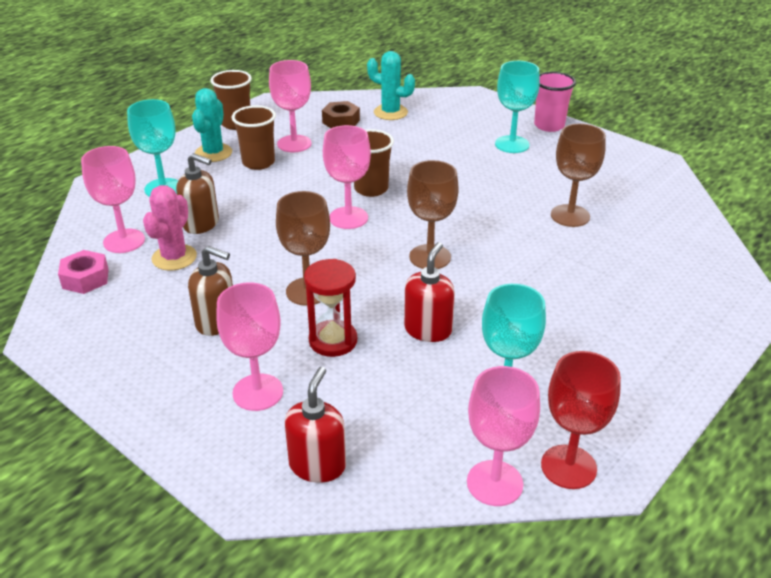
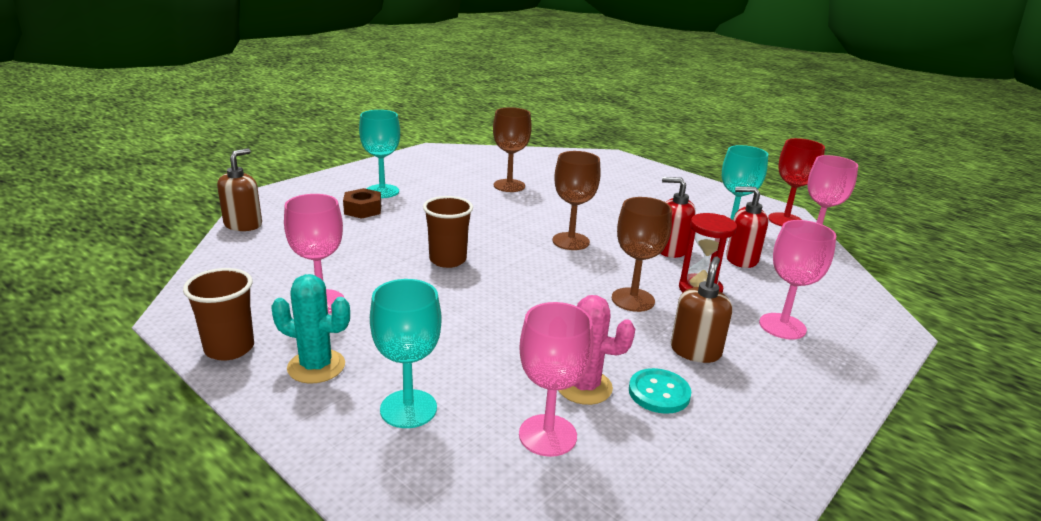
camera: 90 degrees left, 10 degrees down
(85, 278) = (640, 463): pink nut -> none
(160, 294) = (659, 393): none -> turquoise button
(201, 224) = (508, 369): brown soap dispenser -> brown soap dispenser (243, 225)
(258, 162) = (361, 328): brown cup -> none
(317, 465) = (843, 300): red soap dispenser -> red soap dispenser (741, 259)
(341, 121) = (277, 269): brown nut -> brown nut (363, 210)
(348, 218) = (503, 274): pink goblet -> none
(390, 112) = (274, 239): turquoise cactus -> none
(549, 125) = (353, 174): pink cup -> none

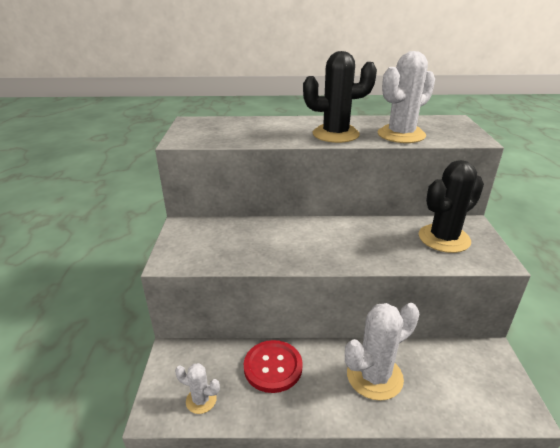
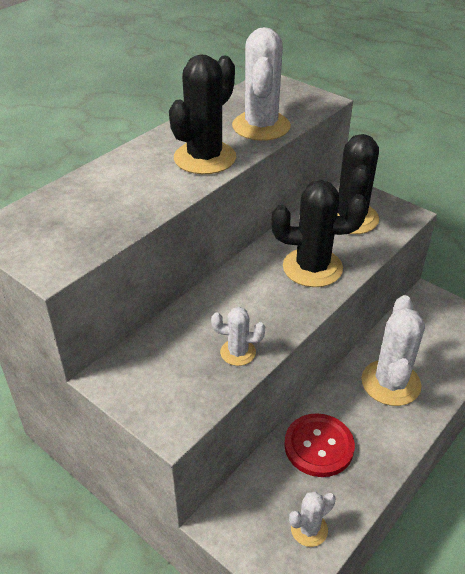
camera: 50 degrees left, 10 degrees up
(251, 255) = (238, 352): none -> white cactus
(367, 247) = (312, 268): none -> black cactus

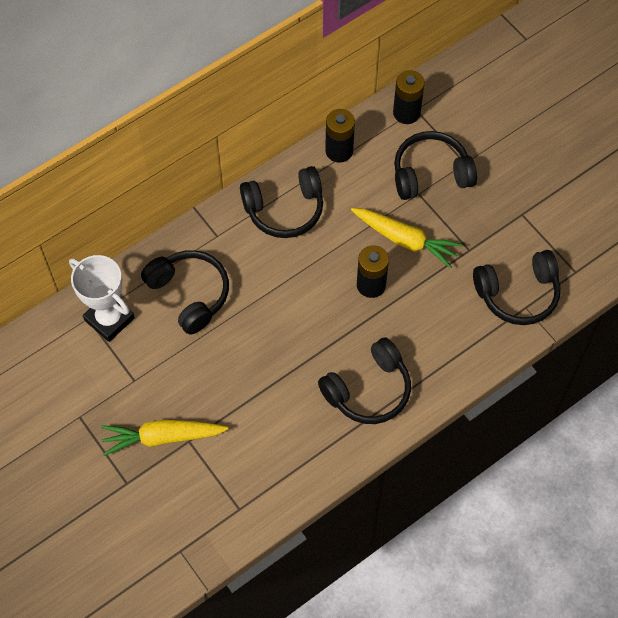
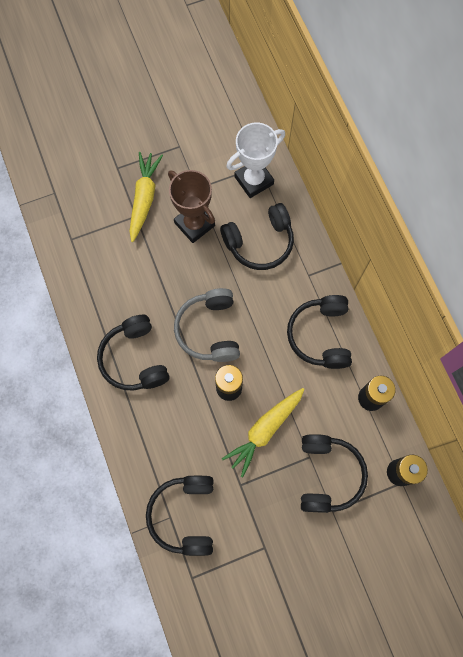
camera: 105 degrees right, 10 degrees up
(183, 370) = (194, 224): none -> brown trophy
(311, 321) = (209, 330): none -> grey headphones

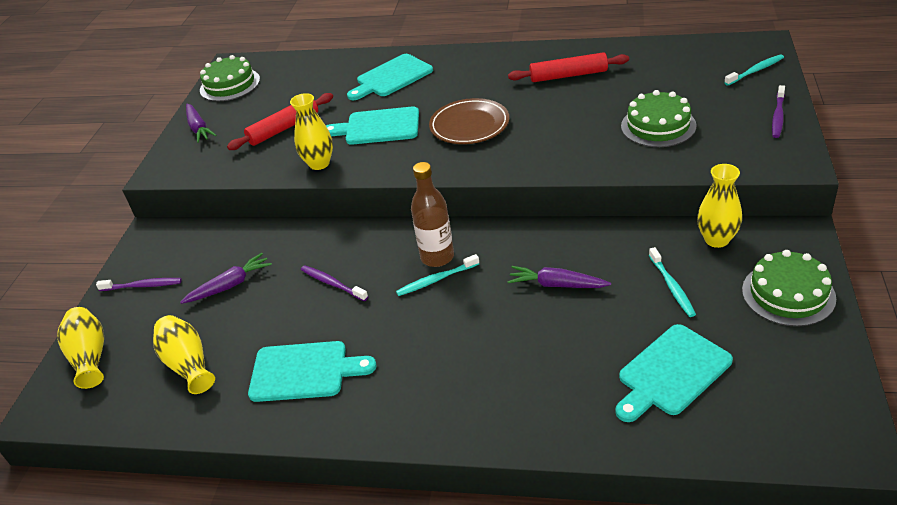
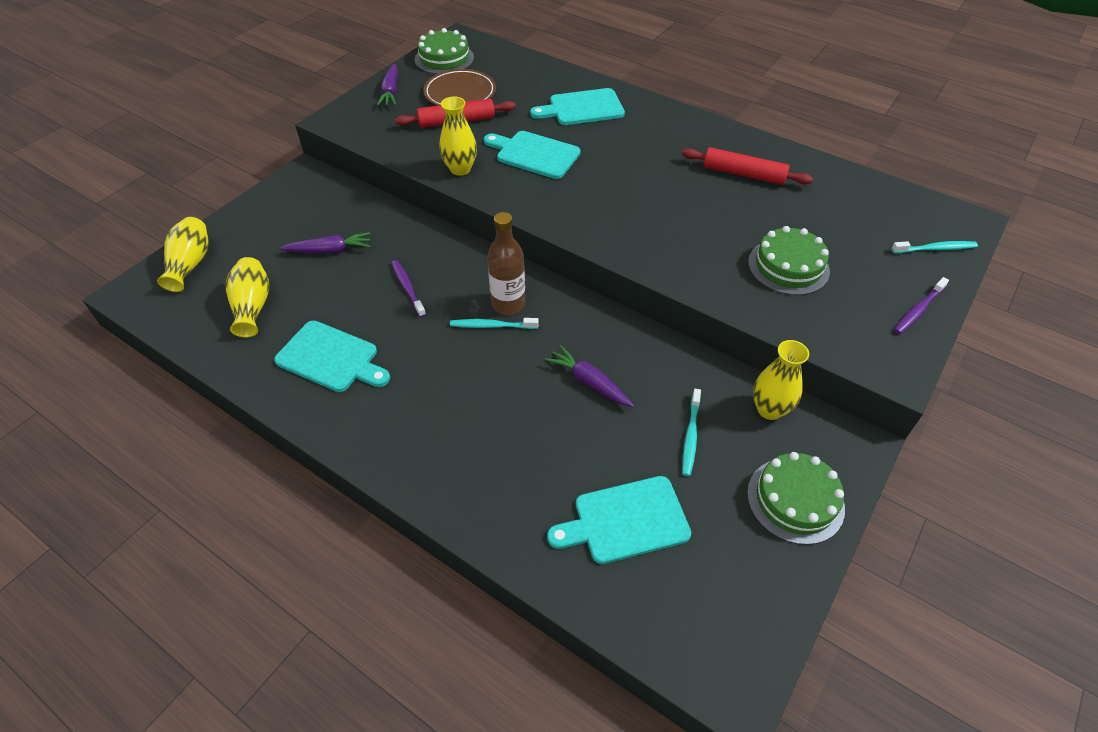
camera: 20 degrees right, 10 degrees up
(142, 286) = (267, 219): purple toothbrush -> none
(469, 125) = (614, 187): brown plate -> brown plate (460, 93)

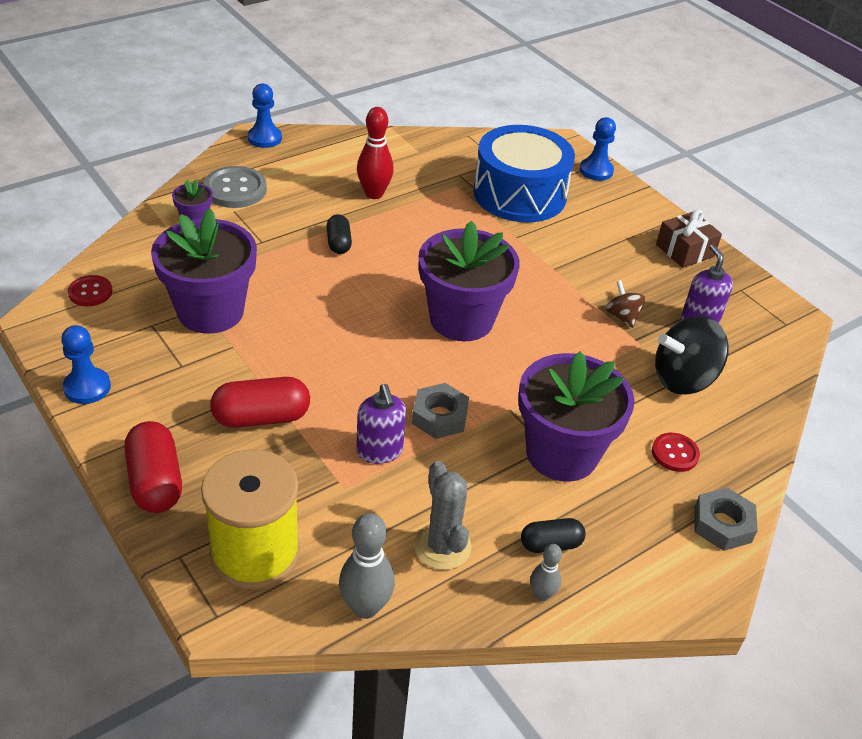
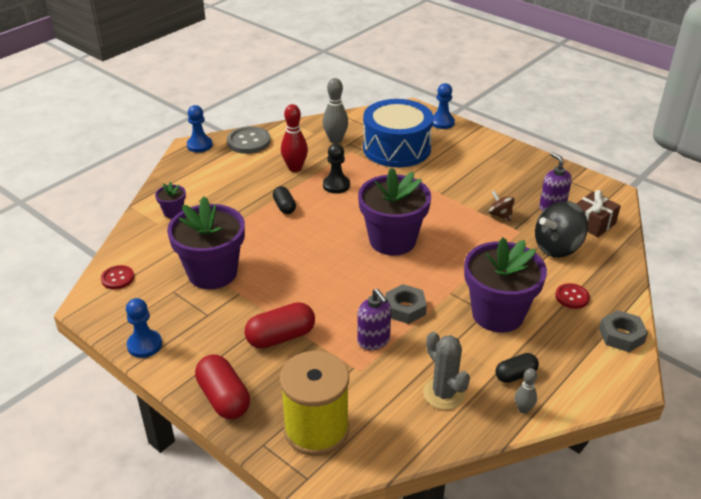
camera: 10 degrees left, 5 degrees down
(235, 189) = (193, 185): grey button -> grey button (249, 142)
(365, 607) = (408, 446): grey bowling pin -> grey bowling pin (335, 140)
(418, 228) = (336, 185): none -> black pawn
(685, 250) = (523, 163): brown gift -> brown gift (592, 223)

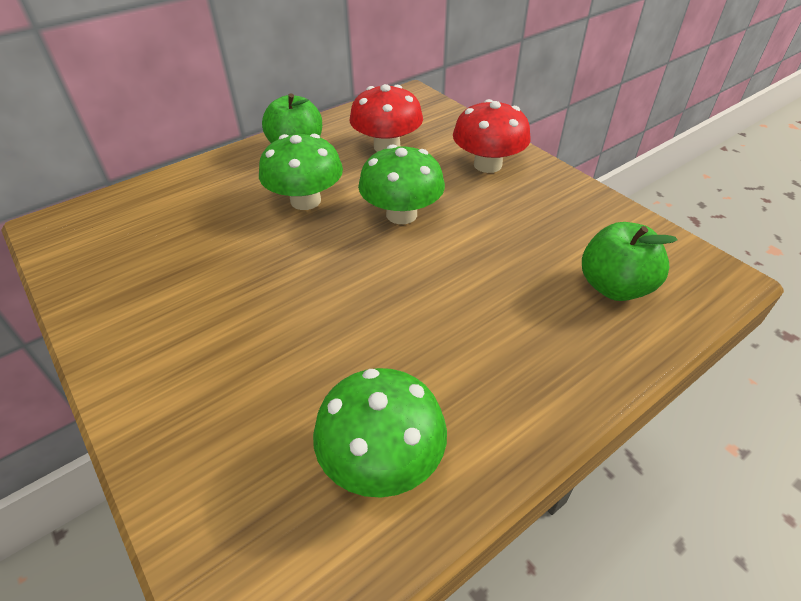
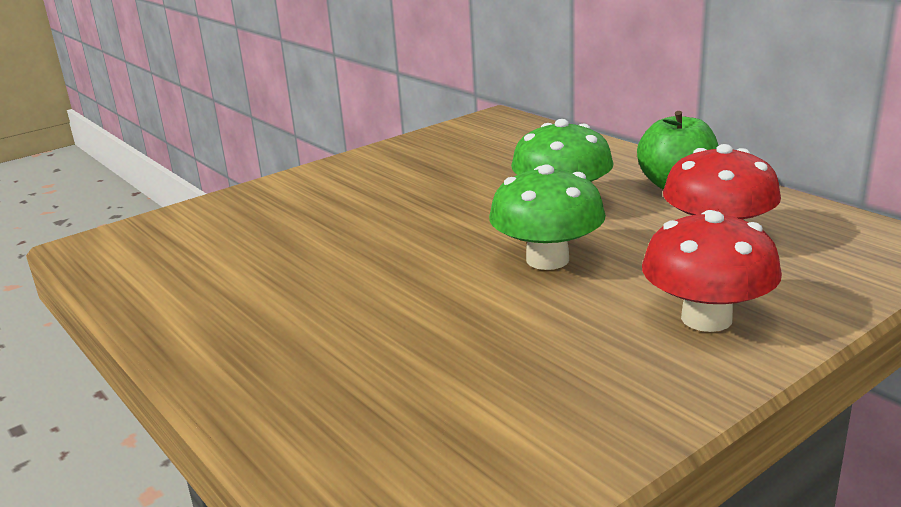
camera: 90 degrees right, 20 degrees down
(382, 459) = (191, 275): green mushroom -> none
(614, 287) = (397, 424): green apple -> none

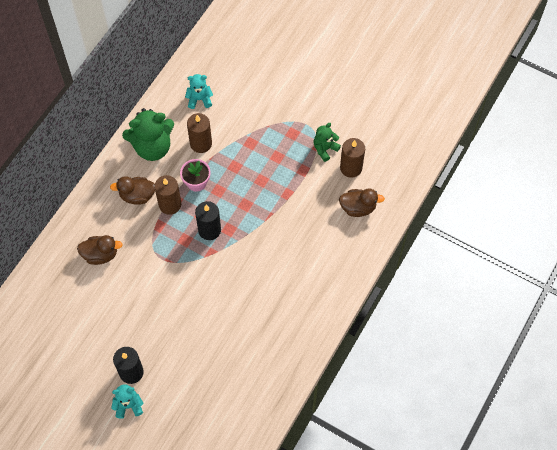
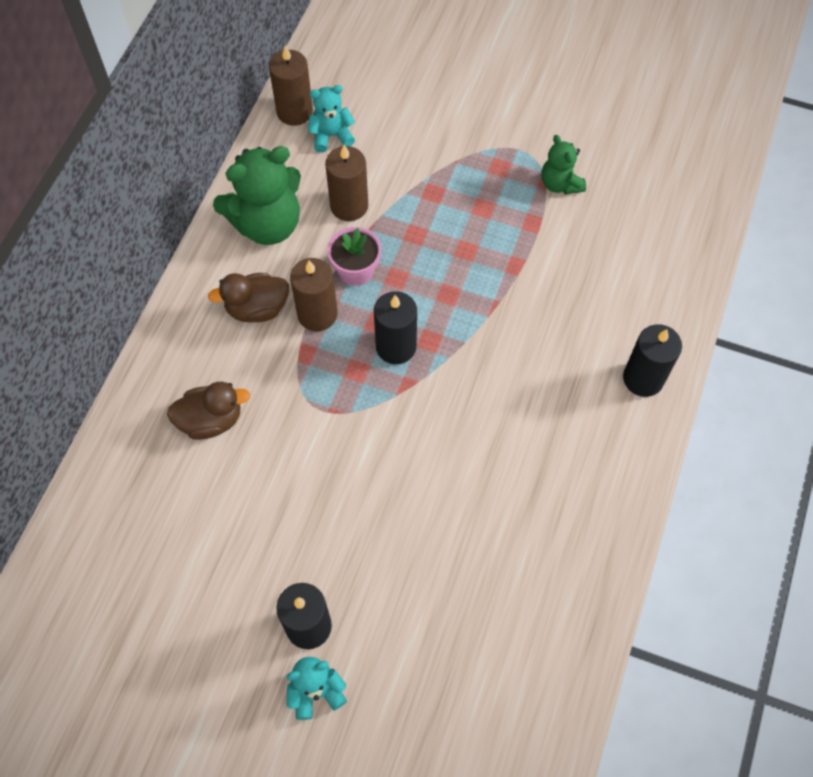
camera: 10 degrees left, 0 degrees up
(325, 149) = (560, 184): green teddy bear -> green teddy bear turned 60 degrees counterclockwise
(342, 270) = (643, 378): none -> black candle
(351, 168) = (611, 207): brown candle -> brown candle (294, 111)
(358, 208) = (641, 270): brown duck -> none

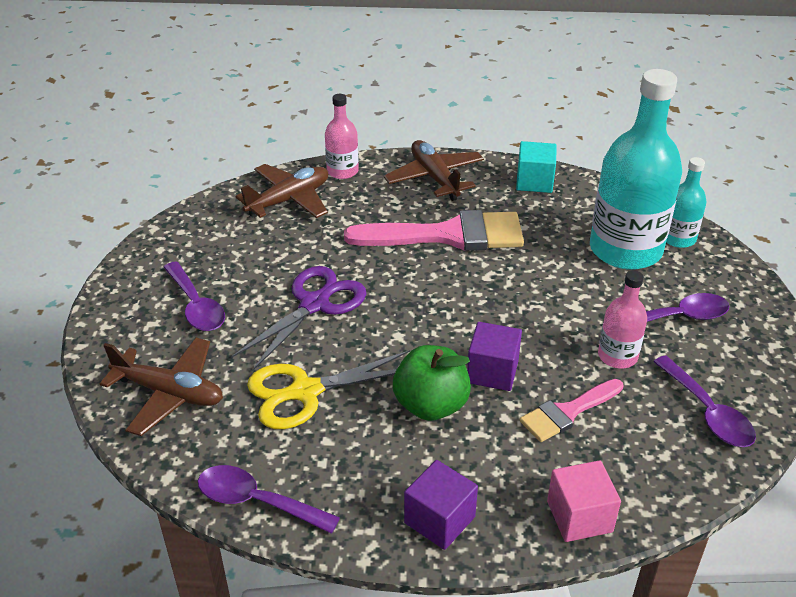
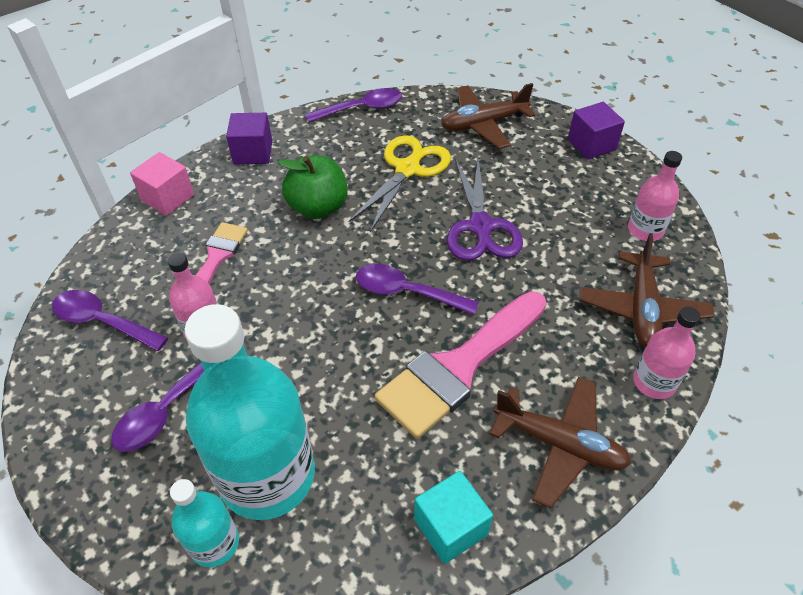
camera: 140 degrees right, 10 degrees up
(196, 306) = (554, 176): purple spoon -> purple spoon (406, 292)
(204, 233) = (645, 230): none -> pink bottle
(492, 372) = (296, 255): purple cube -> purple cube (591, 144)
§ §
Give the data above back unchanged, except for the pictures.

camera: 90 degrees left, 10 degrees down
(85, 278) = (640, 463): pink nut -> none
(160, 294) = (659, 393): none -> turquoise button
(201, 224) = (508, 369): brown soap dispenser -> brown soap dispenser (243, 225)
(258, 162) = (361, 328): brown cup -> none
(317, 465) = (843, 300): red soap dispenser -> red soap dispenser (741, 259)
(341, 121) = (277, 269): brown nut -> brown nut (363, 210)
(348, 218) = (503, 274): pink goblet -> none
(390, 112) = (274, 239): turquoise cactus -> none
(549, 125) = (353, 174): pink cup -> none

camera: 50 degrees left, 10 degrees up
(251, 255) = (238, 352): none -> white cactus
(367, 247) = (312, 268): none -> black cactus

camera: 105 degrees right, 10 degrees up
(183, 370) = (194, 224): none -> brown trophy
(311, 321) = (209, 330): none -> grey headphones

camera: 20 degrees right, 10 degrees up
(142, 286) = (267, 219): purple toothbrush -> none
(469, 125) = (614, 187): brown plate -> brown plate (460, 93)

camera: 10 degrees left, 5 degrees down
(235, 189) = (193, 185): grey button -> grey button (249, 142)
(365, 607) = (408, 446): grey bowling pin -> grey bowling pin (335, 140)
(418, 228) = (336, 185): none -> black pawn
(685, 250) = (523, 163): brown gift -> brown gift (592, 223)

camera: 90 degrees right, 20 degrees down
(382, 459) = (191, 275): green mushroom -> none
(614, 287) = (397, 424): green apple -> none

camera: 10 degrees left, 0 degrees up
(325, 149) = (560, 184): green teddy bear -> green teddy bear turned 60 degrees counterclockwise
(342, 270) = (643, 378): none -> black candle
(351, 168) = (611, 207): brown candle -> brown candle (294, 111)
(358, 208) = (641, 270): brown duck -> none

camera: 140 degrees right, 10 degrees up
(196, 306) = (554, 176): purple spoon -> purple spoon (406, 292)
(204, 233) = (645, 230): none -> pink bottle
(492, 372) = (296, 255): purple cube -> purple cube (591, 144)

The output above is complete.